Problem statement =
Range to output from the entries below: the line containing "[361,402,414,459]" through the line containing "[537,212,621,273]". Set it down exactly, ends included, nothing else.

Saved data entries =
___

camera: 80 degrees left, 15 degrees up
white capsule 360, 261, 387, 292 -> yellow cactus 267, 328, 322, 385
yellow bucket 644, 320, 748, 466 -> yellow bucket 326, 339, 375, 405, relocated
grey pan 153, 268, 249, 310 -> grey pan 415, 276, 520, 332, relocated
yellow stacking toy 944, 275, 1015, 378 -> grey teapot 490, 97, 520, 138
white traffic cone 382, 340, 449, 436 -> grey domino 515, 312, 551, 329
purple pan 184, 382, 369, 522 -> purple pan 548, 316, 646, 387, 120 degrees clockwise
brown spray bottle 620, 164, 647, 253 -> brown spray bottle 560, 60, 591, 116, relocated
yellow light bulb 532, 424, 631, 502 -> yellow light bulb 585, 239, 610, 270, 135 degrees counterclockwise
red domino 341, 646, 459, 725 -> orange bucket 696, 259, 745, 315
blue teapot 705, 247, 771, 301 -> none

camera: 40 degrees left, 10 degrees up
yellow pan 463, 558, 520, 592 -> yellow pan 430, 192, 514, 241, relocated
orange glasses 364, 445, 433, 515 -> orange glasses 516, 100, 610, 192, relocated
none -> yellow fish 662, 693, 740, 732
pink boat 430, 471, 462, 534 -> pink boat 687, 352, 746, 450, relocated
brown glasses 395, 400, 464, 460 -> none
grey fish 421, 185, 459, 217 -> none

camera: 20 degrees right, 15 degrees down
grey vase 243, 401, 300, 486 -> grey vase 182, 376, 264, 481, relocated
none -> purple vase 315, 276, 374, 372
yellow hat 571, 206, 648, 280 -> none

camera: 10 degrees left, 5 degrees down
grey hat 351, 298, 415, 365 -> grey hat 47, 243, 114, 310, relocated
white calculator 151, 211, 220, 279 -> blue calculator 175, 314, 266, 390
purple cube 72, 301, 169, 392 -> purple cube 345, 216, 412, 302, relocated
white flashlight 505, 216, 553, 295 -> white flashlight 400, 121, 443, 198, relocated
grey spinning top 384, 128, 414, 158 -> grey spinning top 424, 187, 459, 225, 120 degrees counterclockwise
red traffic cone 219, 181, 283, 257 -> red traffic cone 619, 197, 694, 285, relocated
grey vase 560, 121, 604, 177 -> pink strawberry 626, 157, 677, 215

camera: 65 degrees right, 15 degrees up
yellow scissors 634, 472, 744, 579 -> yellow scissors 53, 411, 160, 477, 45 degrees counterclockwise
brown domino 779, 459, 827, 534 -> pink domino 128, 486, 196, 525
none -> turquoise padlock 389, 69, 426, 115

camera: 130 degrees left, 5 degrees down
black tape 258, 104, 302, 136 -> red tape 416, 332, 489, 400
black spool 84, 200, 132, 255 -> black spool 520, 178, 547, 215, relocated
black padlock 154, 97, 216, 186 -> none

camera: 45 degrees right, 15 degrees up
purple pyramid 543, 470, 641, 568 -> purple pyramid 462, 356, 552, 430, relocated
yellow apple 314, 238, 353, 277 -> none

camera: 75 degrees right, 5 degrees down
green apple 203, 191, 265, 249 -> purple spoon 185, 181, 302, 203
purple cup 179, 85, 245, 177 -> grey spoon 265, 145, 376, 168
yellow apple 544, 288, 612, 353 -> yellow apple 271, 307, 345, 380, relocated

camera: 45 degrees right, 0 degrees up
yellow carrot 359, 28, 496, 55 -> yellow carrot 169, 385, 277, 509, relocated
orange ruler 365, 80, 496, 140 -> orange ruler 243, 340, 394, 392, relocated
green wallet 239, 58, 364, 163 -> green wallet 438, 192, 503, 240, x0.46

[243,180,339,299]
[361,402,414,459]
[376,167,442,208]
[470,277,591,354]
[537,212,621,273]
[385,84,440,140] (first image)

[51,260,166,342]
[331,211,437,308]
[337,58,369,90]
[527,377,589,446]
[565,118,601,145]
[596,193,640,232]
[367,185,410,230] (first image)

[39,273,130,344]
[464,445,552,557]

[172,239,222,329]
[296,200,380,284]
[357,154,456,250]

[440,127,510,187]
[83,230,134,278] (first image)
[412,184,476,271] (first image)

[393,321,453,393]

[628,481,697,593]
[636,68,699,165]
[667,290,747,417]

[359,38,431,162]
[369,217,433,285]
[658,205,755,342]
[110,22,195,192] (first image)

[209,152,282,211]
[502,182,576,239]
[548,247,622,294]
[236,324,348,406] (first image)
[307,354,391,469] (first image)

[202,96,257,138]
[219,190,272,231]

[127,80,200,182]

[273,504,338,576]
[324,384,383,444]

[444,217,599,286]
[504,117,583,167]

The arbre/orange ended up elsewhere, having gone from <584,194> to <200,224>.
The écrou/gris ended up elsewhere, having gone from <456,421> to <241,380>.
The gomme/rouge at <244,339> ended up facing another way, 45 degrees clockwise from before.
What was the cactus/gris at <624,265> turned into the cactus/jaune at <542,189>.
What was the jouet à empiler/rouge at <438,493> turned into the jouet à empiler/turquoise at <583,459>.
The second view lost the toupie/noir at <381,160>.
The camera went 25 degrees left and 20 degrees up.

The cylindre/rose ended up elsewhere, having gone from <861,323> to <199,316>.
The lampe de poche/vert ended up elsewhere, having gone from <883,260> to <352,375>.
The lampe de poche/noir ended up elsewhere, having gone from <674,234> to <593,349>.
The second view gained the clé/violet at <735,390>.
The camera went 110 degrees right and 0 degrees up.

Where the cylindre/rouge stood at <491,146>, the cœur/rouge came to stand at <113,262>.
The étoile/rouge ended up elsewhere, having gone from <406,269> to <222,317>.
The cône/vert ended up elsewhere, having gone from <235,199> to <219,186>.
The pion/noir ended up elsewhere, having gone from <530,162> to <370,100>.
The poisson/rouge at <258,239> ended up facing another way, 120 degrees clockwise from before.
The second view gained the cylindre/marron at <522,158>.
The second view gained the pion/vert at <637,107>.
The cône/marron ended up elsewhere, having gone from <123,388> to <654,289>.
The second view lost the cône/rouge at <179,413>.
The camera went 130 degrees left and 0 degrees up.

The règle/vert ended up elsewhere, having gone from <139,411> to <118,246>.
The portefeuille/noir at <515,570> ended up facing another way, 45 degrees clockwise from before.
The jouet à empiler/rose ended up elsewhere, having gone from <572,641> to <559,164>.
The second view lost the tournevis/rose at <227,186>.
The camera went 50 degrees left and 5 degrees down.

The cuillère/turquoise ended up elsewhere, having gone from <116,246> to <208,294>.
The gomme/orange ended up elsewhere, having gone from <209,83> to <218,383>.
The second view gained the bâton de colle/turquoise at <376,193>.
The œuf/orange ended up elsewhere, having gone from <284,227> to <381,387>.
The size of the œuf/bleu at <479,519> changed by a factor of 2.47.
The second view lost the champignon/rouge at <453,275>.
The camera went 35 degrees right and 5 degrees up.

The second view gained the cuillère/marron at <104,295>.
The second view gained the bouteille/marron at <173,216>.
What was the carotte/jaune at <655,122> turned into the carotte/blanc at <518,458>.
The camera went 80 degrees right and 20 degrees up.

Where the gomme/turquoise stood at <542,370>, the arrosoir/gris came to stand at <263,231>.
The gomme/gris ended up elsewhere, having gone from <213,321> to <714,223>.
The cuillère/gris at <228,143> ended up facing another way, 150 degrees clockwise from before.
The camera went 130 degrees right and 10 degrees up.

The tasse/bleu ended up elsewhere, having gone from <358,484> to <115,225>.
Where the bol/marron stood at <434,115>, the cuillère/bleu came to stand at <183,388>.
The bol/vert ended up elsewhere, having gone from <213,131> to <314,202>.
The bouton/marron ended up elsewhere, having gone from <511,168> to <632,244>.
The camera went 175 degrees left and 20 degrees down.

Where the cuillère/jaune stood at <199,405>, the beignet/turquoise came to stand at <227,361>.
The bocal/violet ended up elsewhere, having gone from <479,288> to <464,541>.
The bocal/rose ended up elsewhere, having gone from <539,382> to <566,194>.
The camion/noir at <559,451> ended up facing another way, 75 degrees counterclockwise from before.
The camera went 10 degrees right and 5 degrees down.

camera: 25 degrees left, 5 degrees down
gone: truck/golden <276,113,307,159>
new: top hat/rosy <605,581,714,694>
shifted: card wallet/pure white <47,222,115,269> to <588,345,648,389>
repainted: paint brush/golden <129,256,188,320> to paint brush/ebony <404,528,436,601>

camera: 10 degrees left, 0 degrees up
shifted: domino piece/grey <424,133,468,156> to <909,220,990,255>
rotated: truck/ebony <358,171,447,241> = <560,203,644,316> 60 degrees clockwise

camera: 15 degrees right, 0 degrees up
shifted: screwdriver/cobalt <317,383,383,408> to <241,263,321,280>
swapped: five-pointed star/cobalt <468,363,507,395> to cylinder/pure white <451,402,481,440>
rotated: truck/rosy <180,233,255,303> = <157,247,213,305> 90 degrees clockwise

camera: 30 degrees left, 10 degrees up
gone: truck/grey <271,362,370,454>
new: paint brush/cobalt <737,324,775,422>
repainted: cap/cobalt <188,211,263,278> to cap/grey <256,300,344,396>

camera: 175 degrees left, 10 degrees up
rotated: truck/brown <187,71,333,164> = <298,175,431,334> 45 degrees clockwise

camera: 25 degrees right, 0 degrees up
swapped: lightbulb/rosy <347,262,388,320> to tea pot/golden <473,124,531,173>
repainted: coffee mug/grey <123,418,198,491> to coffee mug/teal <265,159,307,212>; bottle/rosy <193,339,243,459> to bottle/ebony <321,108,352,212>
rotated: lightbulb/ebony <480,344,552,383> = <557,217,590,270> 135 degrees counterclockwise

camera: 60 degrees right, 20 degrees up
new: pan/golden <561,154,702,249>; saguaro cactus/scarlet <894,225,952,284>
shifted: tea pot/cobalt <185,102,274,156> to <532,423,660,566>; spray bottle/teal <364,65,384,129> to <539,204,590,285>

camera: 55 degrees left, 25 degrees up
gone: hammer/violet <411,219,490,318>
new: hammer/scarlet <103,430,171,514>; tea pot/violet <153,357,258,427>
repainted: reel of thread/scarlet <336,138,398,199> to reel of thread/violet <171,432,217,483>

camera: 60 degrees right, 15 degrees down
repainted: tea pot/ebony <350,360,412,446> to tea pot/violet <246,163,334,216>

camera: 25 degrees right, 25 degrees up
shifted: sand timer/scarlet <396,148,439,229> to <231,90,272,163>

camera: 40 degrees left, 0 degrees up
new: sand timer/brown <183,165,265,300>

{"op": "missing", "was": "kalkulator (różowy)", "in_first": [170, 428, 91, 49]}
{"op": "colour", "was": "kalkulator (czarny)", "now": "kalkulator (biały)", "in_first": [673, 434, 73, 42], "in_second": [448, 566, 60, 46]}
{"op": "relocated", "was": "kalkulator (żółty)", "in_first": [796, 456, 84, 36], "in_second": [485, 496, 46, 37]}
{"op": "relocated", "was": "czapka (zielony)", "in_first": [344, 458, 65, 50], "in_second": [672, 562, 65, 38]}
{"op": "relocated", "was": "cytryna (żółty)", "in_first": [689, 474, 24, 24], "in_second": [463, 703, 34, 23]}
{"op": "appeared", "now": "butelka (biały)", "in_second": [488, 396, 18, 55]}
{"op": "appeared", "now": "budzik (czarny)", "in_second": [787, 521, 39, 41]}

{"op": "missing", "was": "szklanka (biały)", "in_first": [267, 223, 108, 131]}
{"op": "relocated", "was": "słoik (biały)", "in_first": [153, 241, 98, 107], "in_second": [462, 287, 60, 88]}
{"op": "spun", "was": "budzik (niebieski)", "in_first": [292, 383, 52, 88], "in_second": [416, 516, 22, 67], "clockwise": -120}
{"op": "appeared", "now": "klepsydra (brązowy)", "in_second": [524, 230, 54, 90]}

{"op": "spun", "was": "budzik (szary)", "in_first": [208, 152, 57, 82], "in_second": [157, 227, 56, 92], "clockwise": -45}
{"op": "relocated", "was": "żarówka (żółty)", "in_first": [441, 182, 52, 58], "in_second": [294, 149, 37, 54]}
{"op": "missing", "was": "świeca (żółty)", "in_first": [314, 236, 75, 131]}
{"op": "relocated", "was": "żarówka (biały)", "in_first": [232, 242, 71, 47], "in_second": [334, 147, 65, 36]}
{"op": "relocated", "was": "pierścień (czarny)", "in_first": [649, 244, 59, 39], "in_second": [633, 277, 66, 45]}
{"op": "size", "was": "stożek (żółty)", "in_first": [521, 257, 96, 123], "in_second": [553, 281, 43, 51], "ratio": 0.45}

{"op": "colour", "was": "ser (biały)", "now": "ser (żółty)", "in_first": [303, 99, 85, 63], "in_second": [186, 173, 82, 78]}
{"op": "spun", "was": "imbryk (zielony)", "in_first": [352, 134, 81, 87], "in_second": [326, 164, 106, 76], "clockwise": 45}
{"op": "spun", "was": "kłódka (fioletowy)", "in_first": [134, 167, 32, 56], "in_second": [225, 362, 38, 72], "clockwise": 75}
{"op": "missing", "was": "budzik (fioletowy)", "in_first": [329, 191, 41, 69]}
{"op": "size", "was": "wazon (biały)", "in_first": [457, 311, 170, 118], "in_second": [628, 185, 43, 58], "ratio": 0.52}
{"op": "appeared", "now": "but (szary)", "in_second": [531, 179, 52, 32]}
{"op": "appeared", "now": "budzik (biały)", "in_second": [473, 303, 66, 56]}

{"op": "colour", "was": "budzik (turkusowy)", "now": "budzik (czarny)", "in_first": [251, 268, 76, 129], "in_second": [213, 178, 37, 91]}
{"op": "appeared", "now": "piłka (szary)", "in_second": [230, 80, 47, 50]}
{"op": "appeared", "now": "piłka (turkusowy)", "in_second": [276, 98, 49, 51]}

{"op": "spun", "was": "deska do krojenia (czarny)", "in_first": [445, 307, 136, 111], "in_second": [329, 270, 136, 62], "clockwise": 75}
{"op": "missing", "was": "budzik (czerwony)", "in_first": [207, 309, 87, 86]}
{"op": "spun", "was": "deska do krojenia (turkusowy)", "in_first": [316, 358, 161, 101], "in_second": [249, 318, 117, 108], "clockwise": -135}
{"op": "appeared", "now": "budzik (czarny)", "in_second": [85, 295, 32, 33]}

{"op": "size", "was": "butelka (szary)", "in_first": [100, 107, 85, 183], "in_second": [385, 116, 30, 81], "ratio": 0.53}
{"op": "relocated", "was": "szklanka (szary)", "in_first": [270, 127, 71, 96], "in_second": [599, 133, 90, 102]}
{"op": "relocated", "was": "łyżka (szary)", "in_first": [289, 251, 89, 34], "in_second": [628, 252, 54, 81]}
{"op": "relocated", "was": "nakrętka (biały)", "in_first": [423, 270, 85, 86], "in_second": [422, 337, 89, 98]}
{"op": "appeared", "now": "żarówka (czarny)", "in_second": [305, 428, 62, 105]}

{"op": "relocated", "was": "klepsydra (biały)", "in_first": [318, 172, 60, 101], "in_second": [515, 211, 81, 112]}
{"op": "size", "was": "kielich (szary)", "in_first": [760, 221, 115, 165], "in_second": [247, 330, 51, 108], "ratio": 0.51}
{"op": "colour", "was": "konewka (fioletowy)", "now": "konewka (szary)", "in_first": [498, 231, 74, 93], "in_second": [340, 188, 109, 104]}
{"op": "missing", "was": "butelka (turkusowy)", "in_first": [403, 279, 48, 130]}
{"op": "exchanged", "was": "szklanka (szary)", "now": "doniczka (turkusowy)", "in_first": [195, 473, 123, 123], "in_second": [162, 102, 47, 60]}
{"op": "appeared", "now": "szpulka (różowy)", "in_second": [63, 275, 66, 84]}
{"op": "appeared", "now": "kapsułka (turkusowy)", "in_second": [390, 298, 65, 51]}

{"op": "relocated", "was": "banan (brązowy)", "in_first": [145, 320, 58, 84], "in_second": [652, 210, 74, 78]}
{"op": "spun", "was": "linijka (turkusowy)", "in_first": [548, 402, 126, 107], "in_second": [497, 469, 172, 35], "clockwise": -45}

___

Answer to the problem =
[361,402,414,459]
[376,167,442,208]
[470,277,591,354]
[537,212,621,273]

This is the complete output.